Pick out every line in the material that contains the string "Does" and copy each one.

Collected data entries
◇ ◇ ◇
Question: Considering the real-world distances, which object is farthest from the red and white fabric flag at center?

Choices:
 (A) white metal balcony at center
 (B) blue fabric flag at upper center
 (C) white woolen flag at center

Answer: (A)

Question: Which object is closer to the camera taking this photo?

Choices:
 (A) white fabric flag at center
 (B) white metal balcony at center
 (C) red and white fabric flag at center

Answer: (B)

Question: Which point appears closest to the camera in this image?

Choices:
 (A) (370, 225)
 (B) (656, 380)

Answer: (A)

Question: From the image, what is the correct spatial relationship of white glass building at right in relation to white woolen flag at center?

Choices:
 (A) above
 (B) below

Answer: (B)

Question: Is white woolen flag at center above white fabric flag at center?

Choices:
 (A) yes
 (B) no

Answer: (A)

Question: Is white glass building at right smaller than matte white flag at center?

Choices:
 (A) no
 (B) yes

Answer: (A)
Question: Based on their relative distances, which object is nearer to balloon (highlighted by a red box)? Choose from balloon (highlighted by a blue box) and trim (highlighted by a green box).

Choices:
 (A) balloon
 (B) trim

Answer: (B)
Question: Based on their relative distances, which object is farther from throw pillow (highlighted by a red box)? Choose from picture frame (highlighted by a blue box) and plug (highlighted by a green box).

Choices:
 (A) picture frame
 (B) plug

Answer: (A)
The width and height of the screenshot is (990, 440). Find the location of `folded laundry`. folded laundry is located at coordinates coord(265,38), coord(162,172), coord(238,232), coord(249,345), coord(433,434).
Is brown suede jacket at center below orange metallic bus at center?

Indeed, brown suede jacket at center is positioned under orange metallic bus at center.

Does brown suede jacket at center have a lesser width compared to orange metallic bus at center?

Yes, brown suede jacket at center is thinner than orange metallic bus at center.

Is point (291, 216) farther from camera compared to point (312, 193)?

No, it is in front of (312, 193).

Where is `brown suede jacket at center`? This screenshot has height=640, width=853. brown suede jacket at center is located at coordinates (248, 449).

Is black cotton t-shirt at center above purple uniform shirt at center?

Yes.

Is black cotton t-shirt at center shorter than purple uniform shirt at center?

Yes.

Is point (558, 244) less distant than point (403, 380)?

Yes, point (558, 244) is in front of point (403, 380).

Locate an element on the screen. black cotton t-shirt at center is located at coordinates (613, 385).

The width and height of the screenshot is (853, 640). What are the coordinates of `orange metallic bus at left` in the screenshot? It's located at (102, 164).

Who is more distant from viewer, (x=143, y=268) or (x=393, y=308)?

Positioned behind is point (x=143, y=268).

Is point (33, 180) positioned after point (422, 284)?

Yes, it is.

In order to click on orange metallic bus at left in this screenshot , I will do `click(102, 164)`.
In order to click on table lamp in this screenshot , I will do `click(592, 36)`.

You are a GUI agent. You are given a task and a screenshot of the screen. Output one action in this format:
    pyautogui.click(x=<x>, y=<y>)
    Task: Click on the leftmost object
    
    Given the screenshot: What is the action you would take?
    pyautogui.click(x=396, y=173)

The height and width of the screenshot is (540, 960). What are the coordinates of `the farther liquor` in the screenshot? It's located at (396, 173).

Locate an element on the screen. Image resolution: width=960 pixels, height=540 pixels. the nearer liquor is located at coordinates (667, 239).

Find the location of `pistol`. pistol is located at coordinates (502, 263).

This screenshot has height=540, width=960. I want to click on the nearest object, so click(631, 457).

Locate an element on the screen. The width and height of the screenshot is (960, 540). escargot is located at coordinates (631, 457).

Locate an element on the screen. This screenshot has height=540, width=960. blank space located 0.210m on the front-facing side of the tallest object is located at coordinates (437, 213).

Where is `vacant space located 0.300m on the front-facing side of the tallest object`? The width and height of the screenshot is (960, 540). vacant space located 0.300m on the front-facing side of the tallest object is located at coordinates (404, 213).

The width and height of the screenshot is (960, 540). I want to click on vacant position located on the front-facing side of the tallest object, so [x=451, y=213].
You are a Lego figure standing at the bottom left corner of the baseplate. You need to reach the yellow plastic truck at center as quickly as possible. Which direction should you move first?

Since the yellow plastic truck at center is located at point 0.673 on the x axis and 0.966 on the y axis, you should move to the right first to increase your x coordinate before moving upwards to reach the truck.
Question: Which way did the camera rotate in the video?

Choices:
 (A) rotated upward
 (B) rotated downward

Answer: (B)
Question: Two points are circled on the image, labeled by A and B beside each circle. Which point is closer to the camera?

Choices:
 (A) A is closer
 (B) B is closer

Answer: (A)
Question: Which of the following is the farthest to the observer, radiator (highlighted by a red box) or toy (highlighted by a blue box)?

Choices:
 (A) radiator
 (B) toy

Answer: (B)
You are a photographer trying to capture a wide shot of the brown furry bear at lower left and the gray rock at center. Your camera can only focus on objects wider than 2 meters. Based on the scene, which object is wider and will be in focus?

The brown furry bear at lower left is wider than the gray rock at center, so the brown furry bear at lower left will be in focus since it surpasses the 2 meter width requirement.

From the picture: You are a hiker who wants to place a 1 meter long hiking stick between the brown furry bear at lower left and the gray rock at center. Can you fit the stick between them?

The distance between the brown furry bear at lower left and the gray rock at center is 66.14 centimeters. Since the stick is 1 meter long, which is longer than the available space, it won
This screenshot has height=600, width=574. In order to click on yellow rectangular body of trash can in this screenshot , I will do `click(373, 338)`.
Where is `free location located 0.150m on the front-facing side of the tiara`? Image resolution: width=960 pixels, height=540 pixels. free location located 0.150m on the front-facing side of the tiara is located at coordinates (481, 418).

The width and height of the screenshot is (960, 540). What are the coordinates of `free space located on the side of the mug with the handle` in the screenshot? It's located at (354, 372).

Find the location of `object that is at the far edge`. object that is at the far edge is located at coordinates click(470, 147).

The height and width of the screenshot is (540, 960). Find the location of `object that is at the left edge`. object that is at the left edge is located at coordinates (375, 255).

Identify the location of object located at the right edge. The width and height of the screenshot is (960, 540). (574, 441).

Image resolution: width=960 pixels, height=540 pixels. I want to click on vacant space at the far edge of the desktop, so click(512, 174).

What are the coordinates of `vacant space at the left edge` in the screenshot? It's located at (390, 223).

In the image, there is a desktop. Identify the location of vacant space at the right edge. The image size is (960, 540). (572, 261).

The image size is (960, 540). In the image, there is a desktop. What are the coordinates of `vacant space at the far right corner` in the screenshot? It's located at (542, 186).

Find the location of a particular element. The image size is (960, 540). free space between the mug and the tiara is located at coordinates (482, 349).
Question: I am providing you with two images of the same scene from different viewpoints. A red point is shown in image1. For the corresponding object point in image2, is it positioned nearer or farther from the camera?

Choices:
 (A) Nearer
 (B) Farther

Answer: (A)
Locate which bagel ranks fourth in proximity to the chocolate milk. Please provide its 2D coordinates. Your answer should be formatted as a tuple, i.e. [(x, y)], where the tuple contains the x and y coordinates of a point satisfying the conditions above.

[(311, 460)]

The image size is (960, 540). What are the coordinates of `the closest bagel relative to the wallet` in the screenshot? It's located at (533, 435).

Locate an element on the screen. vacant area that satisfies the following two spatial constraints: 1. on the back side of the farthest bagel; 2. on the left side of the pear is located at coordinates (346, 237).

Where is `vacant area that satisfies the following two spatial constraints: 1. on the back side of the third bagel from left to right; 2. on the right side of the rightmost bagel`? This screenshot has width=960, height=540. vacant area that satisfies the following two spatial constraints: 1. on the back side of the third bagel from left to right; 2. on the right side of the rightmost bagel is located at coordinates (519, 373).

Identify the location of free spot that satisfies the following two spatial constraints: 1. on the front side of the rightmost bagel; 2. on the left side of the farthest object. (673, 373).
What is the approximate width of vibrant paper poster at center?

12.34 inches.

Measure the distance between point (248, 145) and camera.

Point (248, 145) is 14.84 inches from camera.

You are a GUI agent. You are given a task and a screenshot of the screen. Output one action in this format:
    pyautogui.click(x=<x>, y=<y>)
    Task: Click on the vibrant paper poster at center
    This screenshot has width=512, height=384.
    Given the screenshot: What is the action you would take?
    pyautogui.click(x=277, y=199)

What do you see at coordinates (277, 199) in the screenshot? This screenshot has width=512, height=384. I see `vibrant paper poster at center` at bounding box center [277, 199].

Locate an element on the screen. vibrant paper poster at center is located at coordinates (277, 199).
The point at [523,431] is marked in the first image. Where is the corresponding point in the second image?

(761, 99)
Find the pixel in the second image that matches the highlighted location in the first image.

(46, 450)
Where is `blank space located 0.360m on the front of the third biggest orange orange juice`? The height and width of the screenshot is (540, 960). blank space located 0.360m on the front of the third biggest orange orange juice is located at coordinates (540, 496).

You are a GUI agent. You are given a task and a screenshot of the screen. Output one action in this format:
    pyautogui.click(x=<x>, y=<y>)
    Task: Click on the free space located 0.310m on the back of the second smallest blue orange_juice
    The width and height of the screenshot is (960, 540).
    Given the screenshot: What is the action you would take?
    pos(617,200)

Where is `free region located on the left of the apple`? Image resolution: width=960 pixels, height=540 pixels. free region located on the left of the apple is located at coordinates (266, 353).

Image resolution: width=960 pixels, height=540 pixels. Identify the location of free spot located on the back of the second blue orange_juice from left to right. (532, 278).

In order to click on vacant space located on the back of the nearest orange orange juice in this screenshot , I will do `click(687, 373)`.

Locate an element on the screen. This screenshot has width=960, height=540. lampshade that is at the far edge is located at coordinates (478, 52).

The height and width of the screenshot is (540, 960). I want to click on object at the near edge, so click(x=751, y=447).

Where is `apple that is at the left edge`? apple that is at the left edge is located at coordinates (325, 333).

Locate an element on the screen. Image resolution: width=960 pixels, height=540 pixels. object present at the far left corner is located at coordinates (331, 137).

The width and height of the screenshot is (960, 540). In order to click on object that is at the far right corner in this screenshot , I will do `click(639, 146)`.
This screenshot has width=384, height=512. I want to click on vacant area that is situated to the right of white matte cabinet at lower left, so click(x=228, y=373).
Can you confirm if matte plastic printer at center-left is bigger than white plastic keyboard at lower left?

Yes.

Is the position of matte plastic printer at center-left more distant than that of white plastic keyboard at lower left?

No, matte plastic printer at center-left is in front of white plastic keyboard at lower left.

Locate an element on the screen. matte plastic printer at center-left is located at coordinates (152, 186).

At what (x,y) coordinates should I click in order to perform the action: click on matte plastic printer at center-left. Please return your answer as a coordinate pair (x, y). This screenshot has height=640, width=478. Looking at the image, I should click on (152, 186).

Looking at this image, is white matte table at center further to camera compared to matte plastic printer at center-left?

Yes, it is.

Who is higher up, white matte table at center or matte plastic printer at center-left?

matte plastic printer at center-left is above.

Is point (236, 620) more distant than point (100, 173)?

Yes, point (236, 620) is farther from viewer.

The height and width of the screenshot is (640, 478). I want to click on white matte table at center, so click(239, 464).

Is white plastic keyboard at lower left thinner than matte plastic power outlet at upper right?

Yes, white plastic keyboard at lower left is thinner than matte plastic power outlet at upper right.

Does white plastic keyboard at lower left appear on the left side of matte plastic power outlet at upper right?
◇ ◇ ◇
▸ Reply:
Does brown suede jacket at center have a lesser width compared to orange metallic bus at center?
Does white plastic keyboard at lower left appear on the left side of matte plastic power outlet at upper right?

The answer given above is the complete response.